Difference listings:
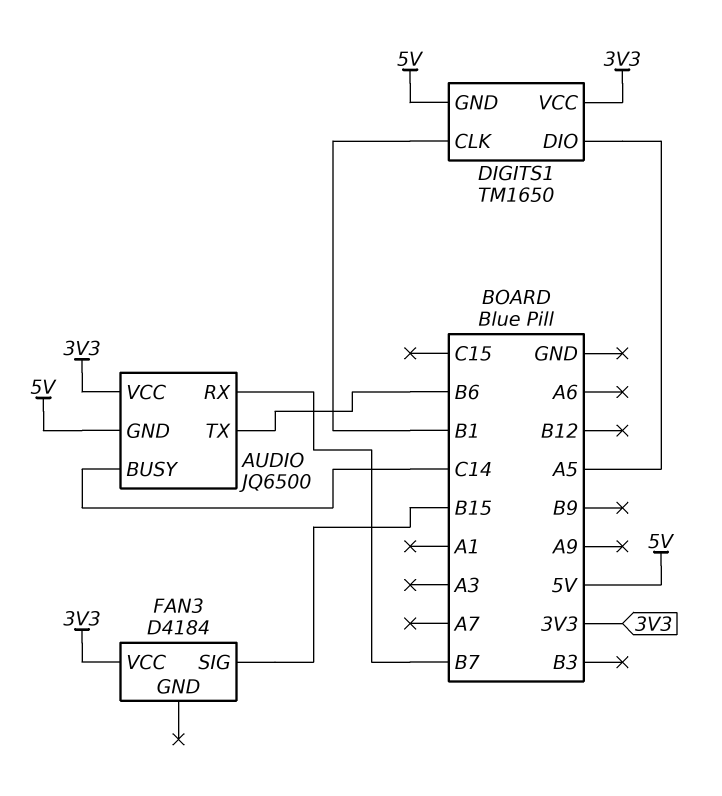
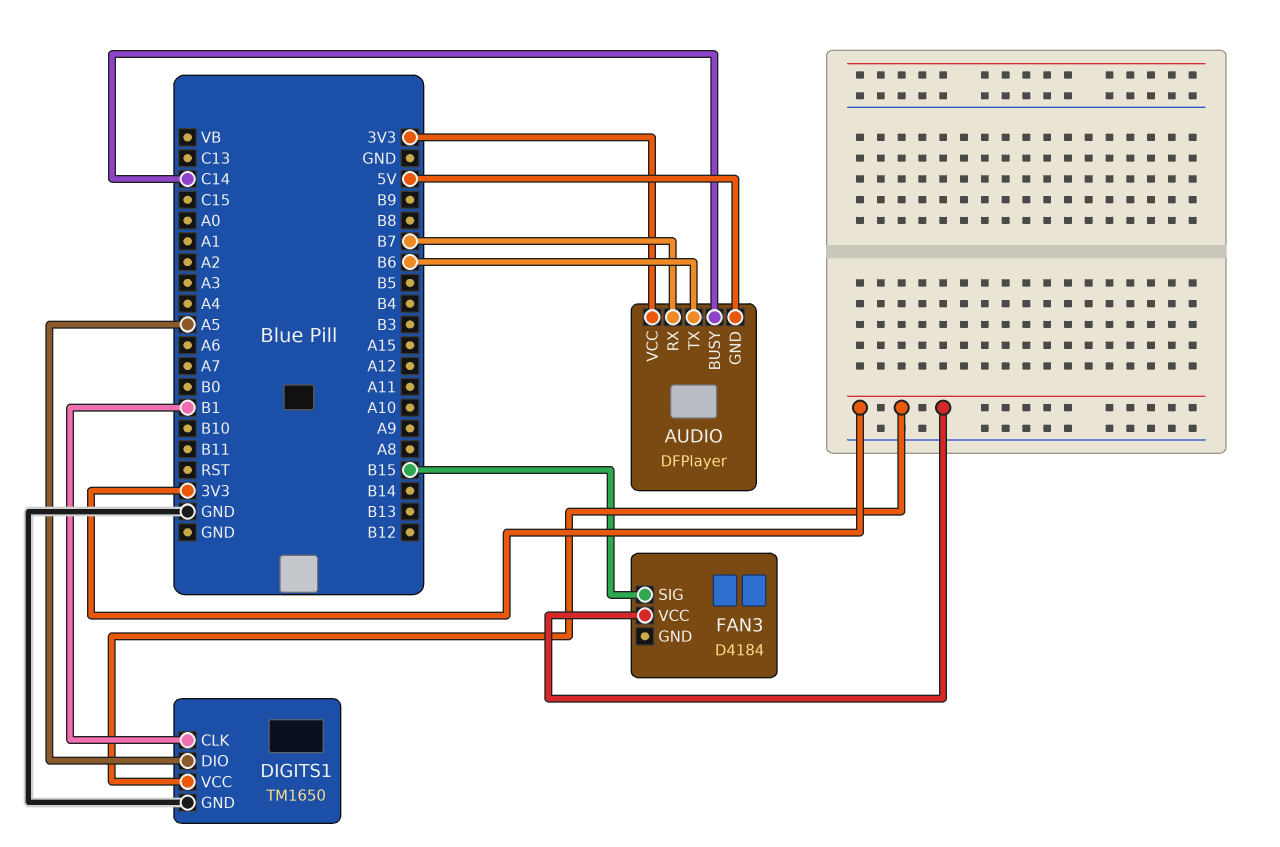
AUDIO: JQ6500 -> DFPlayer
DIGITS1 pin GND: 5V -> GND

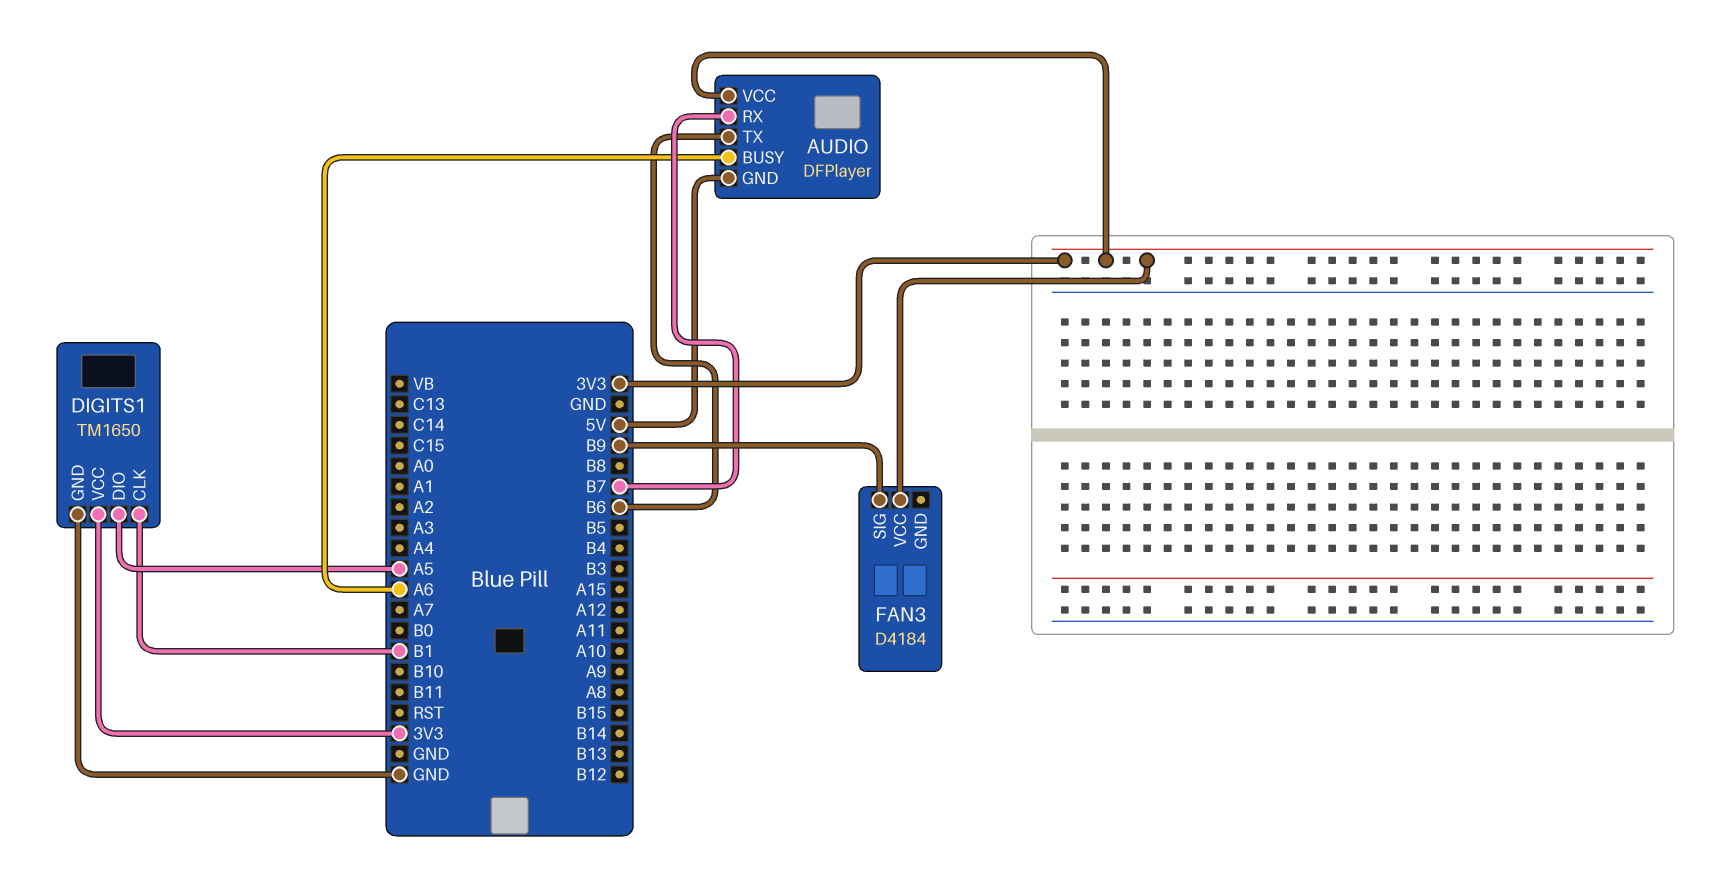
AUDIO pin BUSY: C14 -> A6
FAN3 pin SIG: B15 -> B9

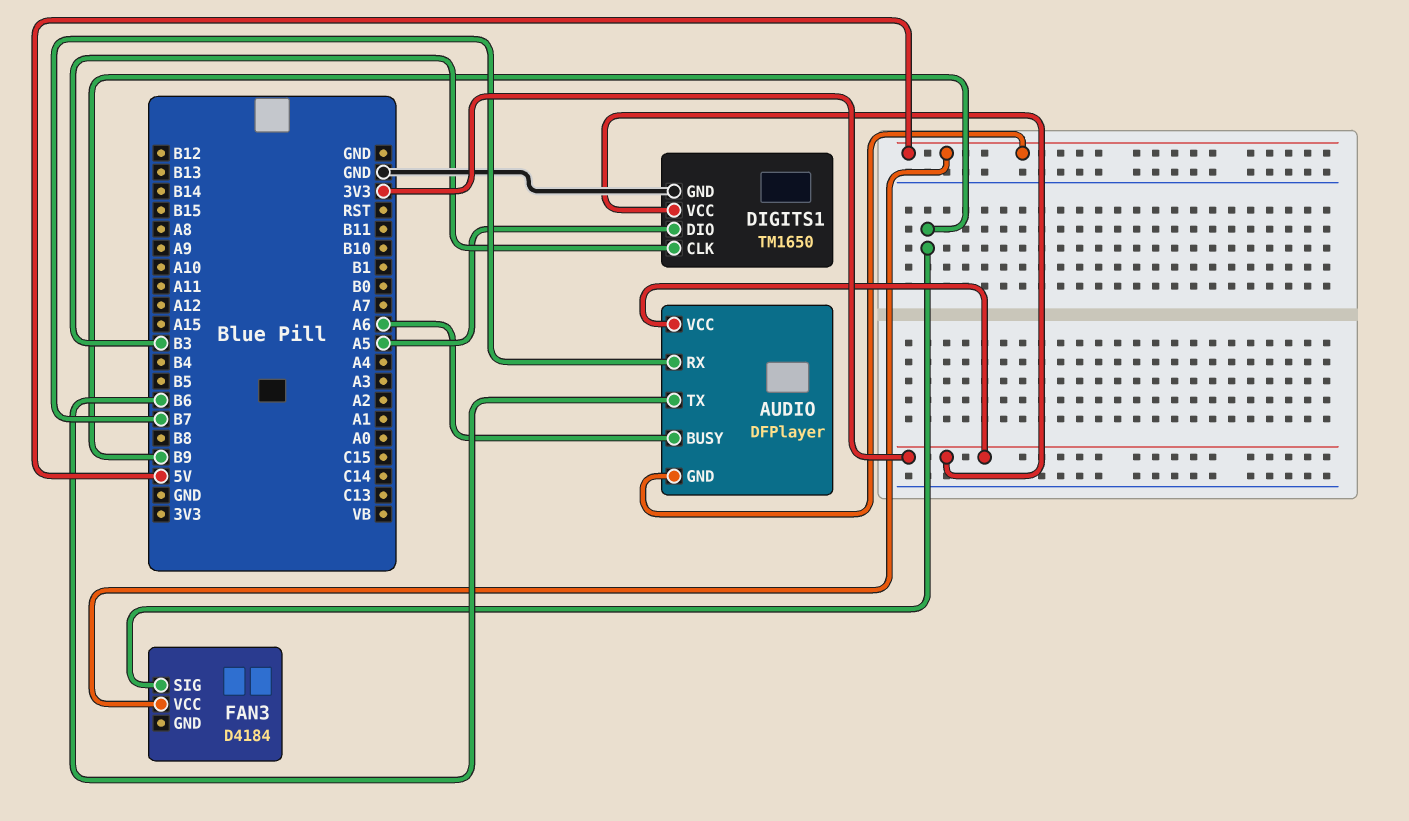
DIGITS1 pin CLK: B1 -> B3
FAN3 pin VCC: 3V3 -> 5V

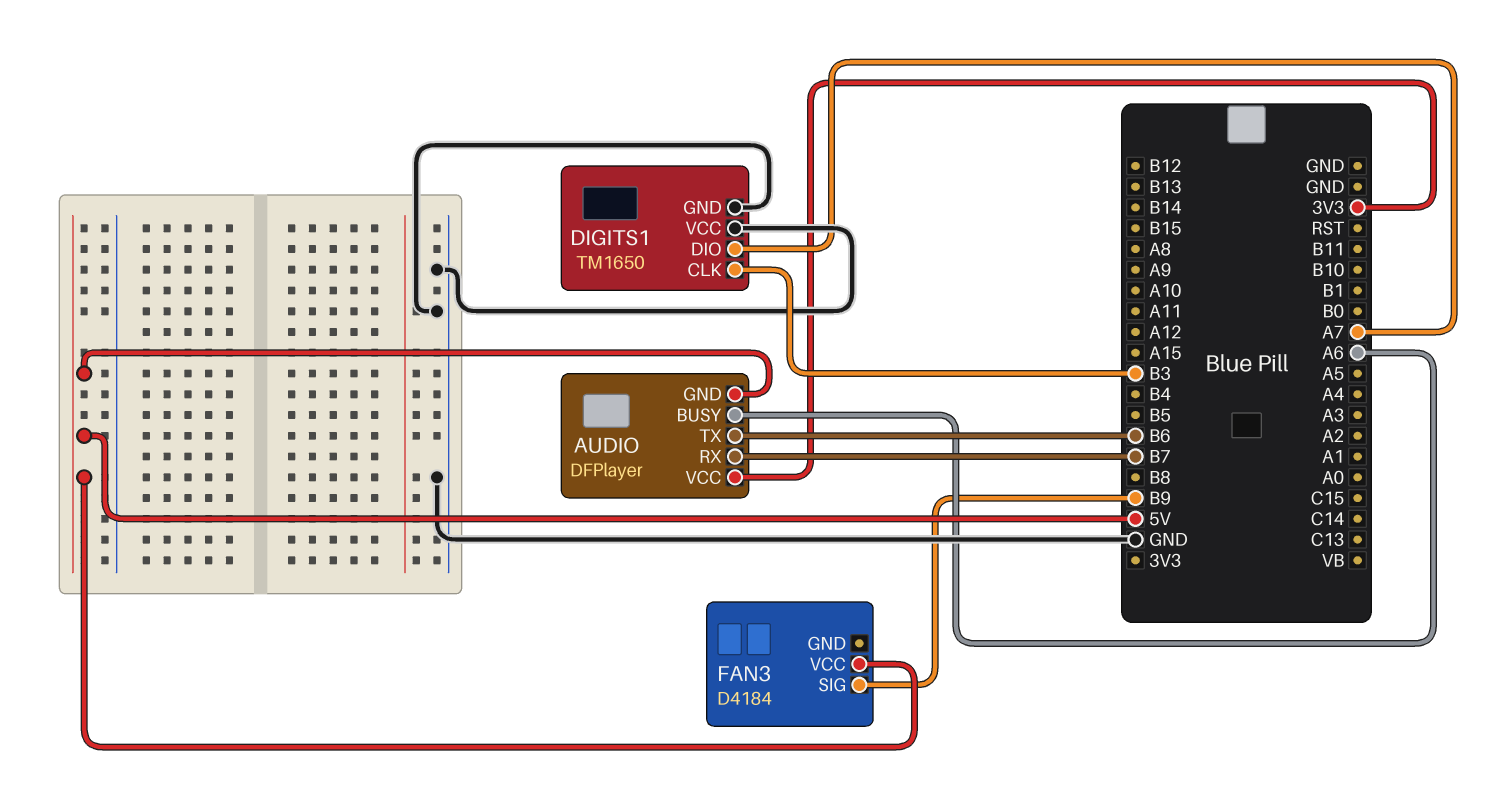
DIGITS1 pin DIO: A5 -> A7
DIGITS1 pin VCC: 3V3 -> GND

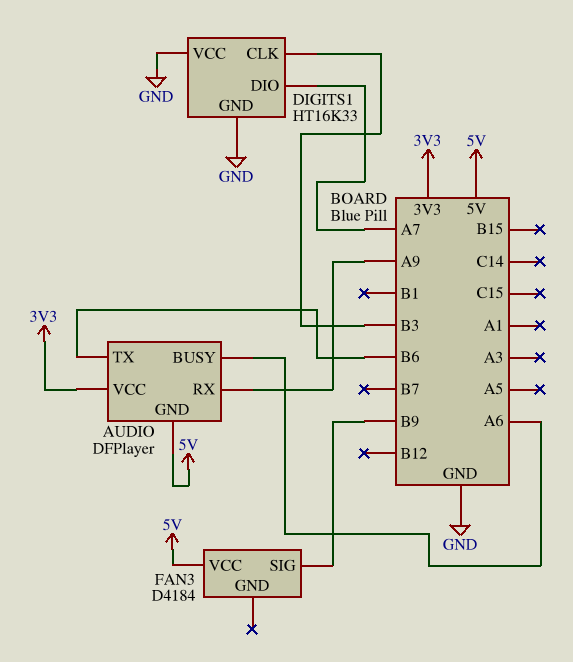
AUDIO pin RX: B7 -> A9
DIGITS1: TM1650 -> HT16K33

INSTRUCTIONS FOR THE TASK: Print exactly the lines from the line with "FAN3 pin SIG: B15 -> B9" through the end of the data, both ends included, and print no pictures.

ANSWER SECTION:
FAN3 pin SIG: B15 -> B9

DIGITS1 pin CLK: B1 -> B3
FAN3 pin VCC: 3V3 -> 5V

DIGITS1 pin DIO: A5 -> A7
DIGITS1 pin VCC: 3V3 -> GND

AUDIO pin RX: B7 -> A9
DIGITS1: TM1650 -> HT16K33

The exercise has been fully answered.